[TASK MATERIAL start]

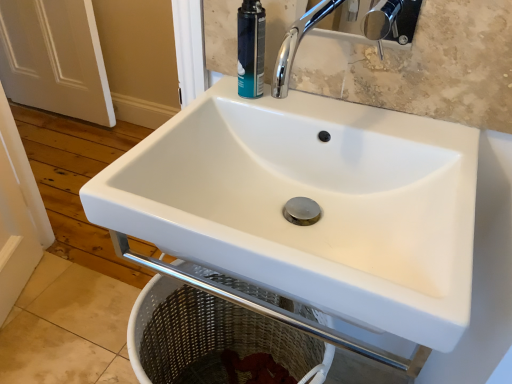
The image size is (512, 384). What do you see at coordinates (54, 58) in the screenshot?
I see `white matte door at left` at bounding box center [54, 58].

In order to click on white matte door at left in this screenshot , I will do pyautogui.click(x=54, y=58).

Locate an element on the screen. teal matte shaving cream can at upper center is located at coordinates (251, 49).

Does point (257, 37) lie in front of point (84, 89)?

Yes, point (257, 37) is closer to viewer.

Is teal matte shaving cream can at upper center completely or partially outside of white matte door at left?

Indeed, teal matte shaving cream can at upper center is completely outside white matte door at left.

Considering the sizes of objects teal matte shaving cream can at upper center and white matte door at left in the image provided, who is taller, teal matte shaving cream can at upper center or white matte door at left?

With more height is white matte door at left.

From the picture: Is teal matte shaving cream can at upper center to the left of white matte door at left from the viewer's perspective?

In fact, teal matte shaving cream can at upper center is to the right of white matte door at left.

Is point (263, 58) positioned before point (157, 238)?

That is False.

Is teal matte shaving cream can at upper center completely or partially outside of white ceramic sink at center?

Indeed, teal matte shaving cream can at upper center is completely outside white ceramic sink at center.

Considering the sizes of objects teal matte shaving cream can at upper center and white ceramic sink at center in the image provided, who is taller, teal matte shaving cream can at upper center or white ceramic sink at center?

Standing taller between the two is white ceramic sink at center.

Is white matte door at left spatially inside white ceramic sink at center, or outside of it?

white matte door at left is not inside white ceramic sink at center, it's outside.

Based on the photo, between white matte door at left and white ceramic sink at center, which one has smaller width?

With smaller width is white matte door at left.

Considering the relative positions of white matte door at left and white ceramic sink at center in the image provided, is white matte door at left to the right of white ceramic sink at center from the viewer's perspective?

No, white matte door at left is not to the right of white ceramic sink at center.

From the image's perspective, which object appears higher, white matte door at left or white ceramic sink at center?

From the image's view, white matte door at left is above.

Where is `toiletry on the left of the white ceramic sink at center`? The image size is (512, 384). toiletry on the left of the white ceramic sink at center is located at coordinates (251, 49).

How different are the orientations of white ceramic sink at center and teal matte shaving cream can at upper center in degrees?

They differ by 0.0431 degrees in their facing directions.

Based on the photo, does white ceramic sink at center appear on the left side of teal matte shaving cream can at upper center?

No.

Is white ceramic sink at center turned away from teal matte shaving cream can at upper center?

No, white ceramic sink at center is not facing away from teal matte shaving cream can at upper center.

Is white matte door at left smaller than teal matte shaving cream can at upper center?

Incorrect, white matte door at left is not smaller in size than teal matte shaving cream can at upper center.

Would you say white matte door at left is inside or outside teal matte shaving cream can at upper center?

white matte door at left is spatially situated outside teal matte shaving cream can at upper center.

Can you confirm if white matte door at left is thinner than teal matte shaving cream can at upper center?

In fact, white matte door at left might be wider than teal matte shaving cream can at upper center.

Would you say white matte door at left is a long distance from teal matte shaving cream can at upper center?

Yes.

From a real-world perspective, is white ceramic sink at center above or below white matte door at left?

From a real-world perspective, white ceramic sink at center is physically above white matte door at left.

Is white ceramic sink at center turned away from white matte door at left?

No, white ceramic sink at center's orientation is not away from white matte door at left.

What are the coordinates of `screen door behind the white ceramic sink at center` in the screenshot? It's located at (54, 58).

From the image's perspective, is white ceramic sink at center above white matte door at left?

No, from the image's perspective, white ceramic sink at center is not over white matte door at left.

You are a GUI agent. You are given a task and a screenshot of the screen. Output one action in this format:
    pyautogui.click(x=<x>, y=<y>)
    Task: Click on the toiletry that is above the white matte door at left (from a real-world perspective)
    This screenshot has width=512, height=384.
    Given the screenshot: What is the action you would take?
    pyautogui.click(x=251, y=49)

Locate an element on the screen. The width and height of the screenshot is (512, 384). toiletry behind the white ceramic sink at center is located at coordinates (251, 49).

From the image, which object appears to be nearer to white matte door at left, white ceramic sink at center or teal matte shaving cream can at upper center?

Among the two, white ceramic sink at center is located nearer to white matte door at left.

Which object lies further to the anchor point teal matte shaving cream can at upper center, white matte door at left or white ceramic sink at center?

The object further to teal matte shaving cream can at upper center is white matte door at left.

When comparing their distances from white ceramic sink at center, does white matte door at left or teal matte shaving cream can at upper center seem further?

white matte door at left.

Estimate the real-world distances between objects in this image. Which object is further from teal matte shaving cream can at upper center, white ceramic sink at center or white matte door at left?

white matte door at left is positioned further to the anchor teal matte shaving cream can at upper center.

From the image, which object appears to be nearer to white ceramic sink at center, teal matte shaving cream can at upper center or white matte door at left?

The object closer to white ceramic sink at center is teal matte shaving cream can at upper center.

Considering their positions, is teal matte shaving cream can at upper center positioned further to white matte door at left than white ceramic sink at center?

teal matte shaving cream can at upper center is positioned further to the anchor white matte door at left.

Find the location of a particular element. This screenshot has height=384, width=512. toiletry located between white ceramic sink at center and white matte door at left in the depth direction is located at coordinates (251, 49).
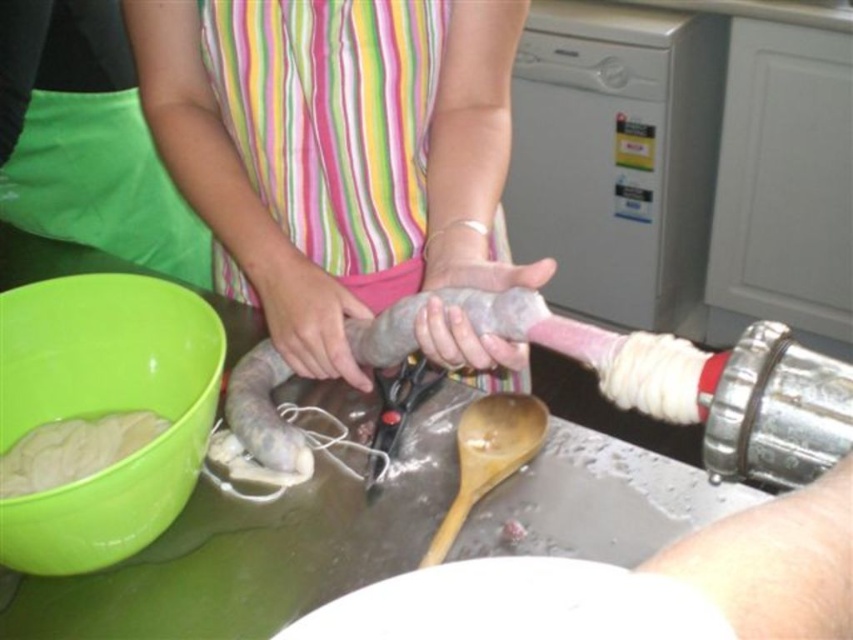
Between pink rubber sausage at center and green plastic bowl at lower left, which one appears on the right side from the viewer's perspective?

pink rubber sausage at center is more to the right.

What do you see at coordinates (235, 193) in the screenshot? The image size is (853, 640). I see `pink rubber sausage at center` at bounding box center [235, 193].

Between point (546, 275) and point (132, 358), which one is positioned in front?

Positioned in front is point (546, 275).

Where is `pink rubber sausage at center`? This screenshot has height=640, width=853. pink rubber sausage at center is located at coordinates (235, 193).

Is white matte bowl at lower center to the left of wooden spoon at center from the viewer's perspective?

Correct, you'll find white matte bowl at lower center to the left of wooden spoon at center.

Who is more forward, (463, 625) or (538, 435)?

Point (463, 625)

Locate an element on the screen. white matte bowl at lower center is located at coordinates (515, 604).

Does point (492, 74) come behind point (436, 604)?

Yes, it is.

Does pink rubber sausage at center have a greater width compared to white matte bowl at lower center?

Yes, pink rubber sausage at center is wider than white matte bowl at lower center.

What do you see at coordinates (235, 193) in the screenshot? I see `pink rubber sausage at center` at bounding box center [235, 193].

Locate an element on the screen. The height and width of the screenshot is (640, 853). pink rubber sausage at center is located at coordinates (235, 193).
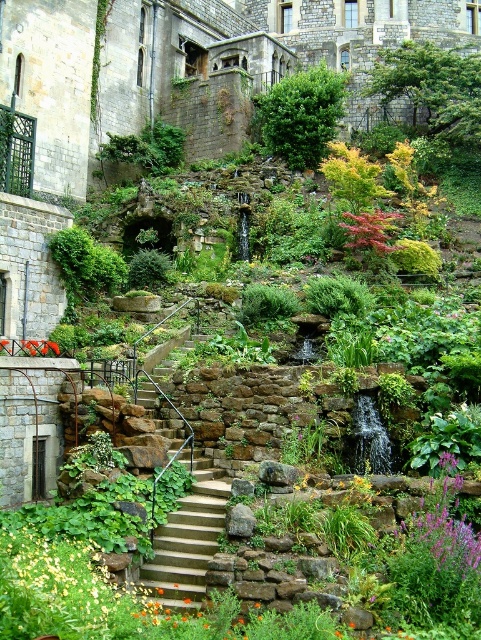
Question: Does purple fuzzy flower at center right have a greater width compared to glossy red leaf at center?

Choices:
 (A) yes
 (B) no

Answer: (B)

Question: Can you confirm if smooth concrete stairs at center is positioned to the left of glossy red leaf at center?

Choices:
 (A) no
 (B) yes

Answer: (B)

Question: Can you confirm if smooth concrete stairs at center is wider than glossy red leaf at center?

Choices:
 (A) yes
 (B) no

Answer: (A)

Question: Which point is farther from the camera taking this photo?

Choices:
 (A) (417, 515)
 (B) (357, 220)
 (C) (189, 524)

Answer: (B)

Question: Which of the following is the farthest from the observer?

Choices:
 (A) (151, 595)
 (B) (369, 240)

Answer: (B)

Question: Which of the following is the farthest from the observer?

Choices:
 (A) glossy red leaf at center
 (B) smooth concrete stairs at center

Answer: (A)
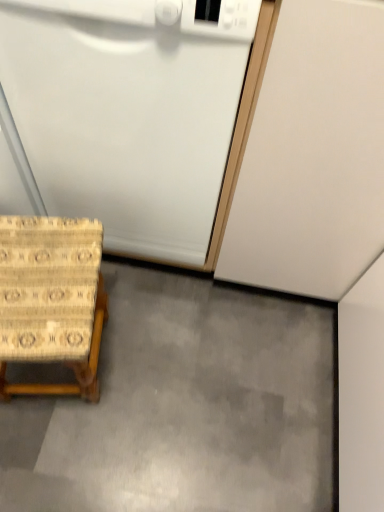
You are a GUI agent. You are given a task and a screenshot of the screen. Output one action in this format:
    pyautogui.click(x=<x>, y=<y>)
    Task: Click on the vacant area that is in front of beige woven stool at lower left
    
    Given the screenshot: What is the action you would take?
    pyautogui.click(x=62, y=456)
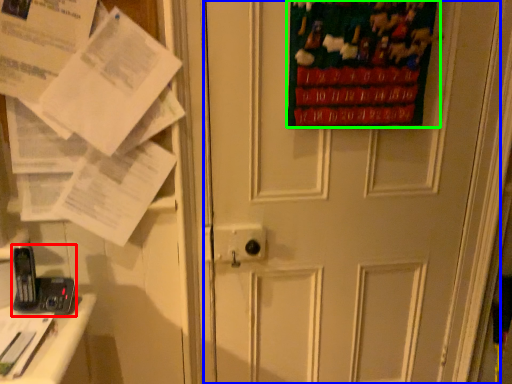
Question: Estimate the real-world distances between objects in this image. Which object is closer to equipment (highlighted by a red box), door (highlighted by a blue box) or poster page (highlighted by a green box)?

Choices:
 (A) door
 (B) poster page

Answer: (A)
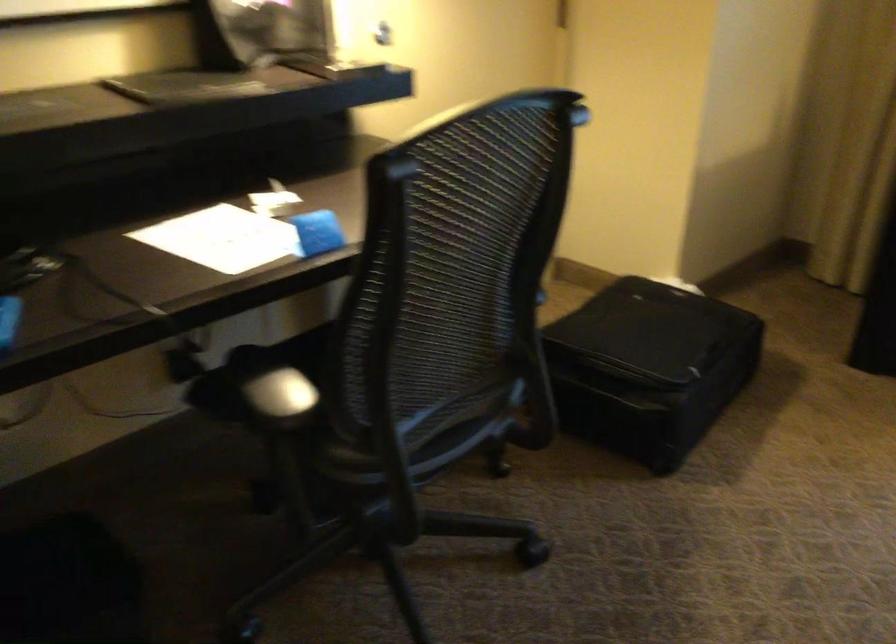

[TASK MATERIAL end]

**PROBLEM TO WORK ON**:
Return every line of the records above word for word, without the pictures.

**OUTPUT OF THE TASK**:
The image size is (512, 384). What do you see at coordinates (54, 58) in the screenshot?
I see `white matte door at left` at bounding box center [54, 58].

In order to click on white matte door at left in this screenshot , I will do pyautogui.click(x=54, y=58).

Locate an element on the screen. teal matte shaving cream can at upper center is located at coordinates (251, 49).

Does point (257, 37) lie in front of point (84, 89)?

Yes, point (257, 37) is closer to viewer.

Is teal matte shaving cream can at upper center completely or partially outside of white matte door at left?

Indeed, teal matte shaving cream can at upper center is completely outside white matte door at left.

Considering the sizes of objects teal matte shaving cream can at upper center and white matte door at left in the image provided, who is taller, teal matte shaving cream can at upper center or white matte door at left?

With more height is white matte door at left.

From the picture: Is teal matte shaving cream can at upper center to the left of white matte door at left from the viewer's perspective?

In fact, teal matte shaving cream can at upper center is to the right of white matte door at left.

Is point (263, 58) positioned before point (157, 238)?

That is False.

Is teal matte shaving cream can at upper center completely or partially outside of white ceramic sink at center?

Indeed, teal matte shaving cream can at upper center is completely outside white ceramic sink at center.

Considering the sizes of objects teal matte shaving cream can at upper center and white ceramic sink at center in the image provided, who is taller, teal matte shaving cream can at upper center or white ceramic sink at center?

Standing taller between the two is white ceramic sink at center.

Is white matte door at left spatially inside white ceramic sink at center, or outside of it?

white matte door at left is not inside white ceramic sink at center, it's outside.

Based on the photo, between white matte door at left and white ceramic sink at center, which one has smaller width?

With smaller width is white matte door at left.

Considering the relative positions of white matte door at left and white ceramic sink at center in the image provided, is white matte door at left to the right of white ceramic sink at center from the viewer's perspective?

No, white matte door at left is not to the right of white ceramic sink at center.

From the image's perspective, which object appears higher, white matte door at left or white ceramic sink at center?

From the image's view, white matte door at left is above.

Where is `toiletry on the left of the white ceramic sink at center`? The image size is (512, 384). toiletry on the left of the white ceramic sink at center is located at coordinates (251, 49).

How different are the orientations of white ceramic sink at center and teal matte shaving cream can at upper center in degrees?

They differ by 0.0431 degrees in their facing directions.

Based on the photo, does white ceramic sink at center appear on the left side of teal matte shaving cream can at upper center?

No.

Is white ceramic sink at center turned away from teal matte shaving cream can at upper center?

No, white ceramic sink at center is not facing away from teal matte shaving cream can at upper center.

Is white matte door at left smaller than teal matte shaving cream can at upper center?

Incorrect, white matte door at left is not smaller in size than teal matte shaving cream can at upper center.

Would you say white matte door at left is inside or outside teal matte shaving cream can at upper center?

white matte door at left is spatially situated outside teal matte shaving cream can at upper center.

Can you confirm if white matte door at left is thinner than teal matte shaving cream can at upper center?

In fact, white matte door at left might be wider than teal matte shaving cream can at upper center.

Would you say white matte door at left is a long distance from teal matte shaving cream can at upper center?

Yes.

From a real-world perspective, is white ceramic sink at center above or below white matte door at left?

From a real-world perspective, white ceramic sink at center is physically above white matte door at left.

Is white ceramic sink at center turned away from white matte door at left?

No, white ceramic sink at center's orientation is not away from white matte door at left.

What are the coordinates of `screen door behind the white ceramic sink at center` in the screenshot? It's located at (54, 58).

From the image's perspective, is white ceramic sink at center above white matte door at left?

No, from the image's perspective, white ceramic sink at center is not over white matte door at left.

You are a GUI agent. You are given a task and a screenshot of the screen. Output one action in this format:
    pyautogui.click(x=<x>, y=<y>)
    Task: Click on the toiletry that is above the white matte door at left (from a real-world perspective)
    This screenshot has width=512, height=384.
    Given the screenshot: What is the action you would take?
    pyautogui.click(x=251, y=49)

Locate an element on the screen. The width and height of the screenshot is (512, 384). toiletry behind the white ceramic sink at center is located at coordinates (251, 49).

From the image, which object appears to be nearer to white matte door at left, white ceramic sink at center or teal matte shaving cream can at upper center?

Among the two, white ceramic sink at center is located nearer to white matte door at left.

Which object lies further to the anchor point teal matte shaving cream can at upper center, white matte door at left or white ceramic sink at center?

The object further to teal matte shaving cream can at upper center is white matte door at left.

When comparing their distances from white ceramic sink at center, does white matte door at left or teal matte shaving cream can at upper center seem further?

white matte door at left.

Estimate the real-world distances between objects in this image. Which object is further from teal matte shaving cream can at upper center, white ceramic sink at center or white matte door at left?

white matte door at left is positioned further to the anchor teal matte shaving cream can at upper center.

From the image, which object appears to be nearer to white ceramic sink at center, teal matte shaving cream can at upper center or white matte door at left?

The object closer to white ceramic sink at center is teal matte shaving cream can at upper center.

Considering their positions, is teal matte shaving cream can at upper center positioned further to white matte door at left than white ceramic sink at center?

teal matte shaving cream can at upper center is positioned further to the anchor white matte door at left.

Find the location of a particular element. This screenshot has height=384, width=512. toiletry located between white ceramic sink at center and white matte door at left in the depth direction is located at coordinates (251, 49).
Between pink rubber sausage at center and green plastic bowl at lower left, which one appears on the right side from the viewer's perspective?

pink rubber sausage at center is more to the right.

What do you see at coordinates (235, 193) in the screenshot? The image size is (853, 640). I see `pink rubber sausage at center` at bounding box center [235, 193].

Between point (546, 275) and point (132, 358), which one is positioned in front?

Positioned in front is point (546, 275).

Where is `pink rubber sausage at center`? This screenshot has height=640, width=853. pink rubber sausage at center is located at coordinates (235, 193).

Is white matte bowl at lower center to the left of wooden spoon at center from the viewer's perspective?

Correct, you'll find white matte bowl at lower center to the left of wooden spoon at center.

Who is more forward, (463, 625) or (538, 435)?

Point (463, 625)

Locate an element on the screen. white matte bowl at lower center is located at coordinates (515, 604).

Does point (492, 74) come behind point (436, 604)?

Yes, it is.

Does pink rubber sausage at center have a greater width compared to white matte bowl at lower center?

Yes, pink rubber sausage at center is wider than white matte bowl at lower center.

What do you see at coordinates (235, 193) in the screenshot? I see `pink rubber sausage at center` at bounding box center [235, 193].

Locate an element on the screen. The height and width of the screenshot is (640, 853). pink rubber sausage at center is located at coordinates (235, 193).
Question: Does purple fuzzy flower at center right have a greater width compared to glossy red leaf at center?

Choices:
 (A) yes
 (B) no

Answer: (B)

Question: Can you confirm if smooth concrete stairs at center is positioned to the left of glossy red leaf at center?

Choices:
 (A) no
 (B) yes

Answer: (B)

Question: Can you confirm if smooth concrete stairs at center is wider than glossy red leaf at center?

Choices:
 (A) yes
 (B) no

Answer: (A)

Question: Which point is farther from the camera taking this photo?

Choices:
 (A) (417, 515)
 (B) (357, 220)
 (C) (189, 524)

Answer: (B)

Question: Which of the following is the farthest from the observer?

Choices:
 (A) (151, 595)
 (B) (369, 240)

Answer: (B)

Question: Which of the following is the farthest from the observer?

Choices:
 (A) glossy red leaf at center
 (B) smooth concrete stairs at center

Answer: (A)
You are a GUI agent. You are given a task and a screenshot of the screen. Output one action in this format:
    pyautogui.click(x=<x>, y=<y>)
    Task: Click on the vacant area that is in front of beige woven stool at lower left
    
    Given the screenshot: What is the action you would take?
    pyautogui.click(x=62, y=456)
Question: Estimate the real-world distances between objects in this image. Which object is closer to equipment (highlighted by a red box), door (highlighted by a blue box) or poster page (highlighted by a green box)?

Choices:
 (A) door
 (B) poster page

Answer: (A)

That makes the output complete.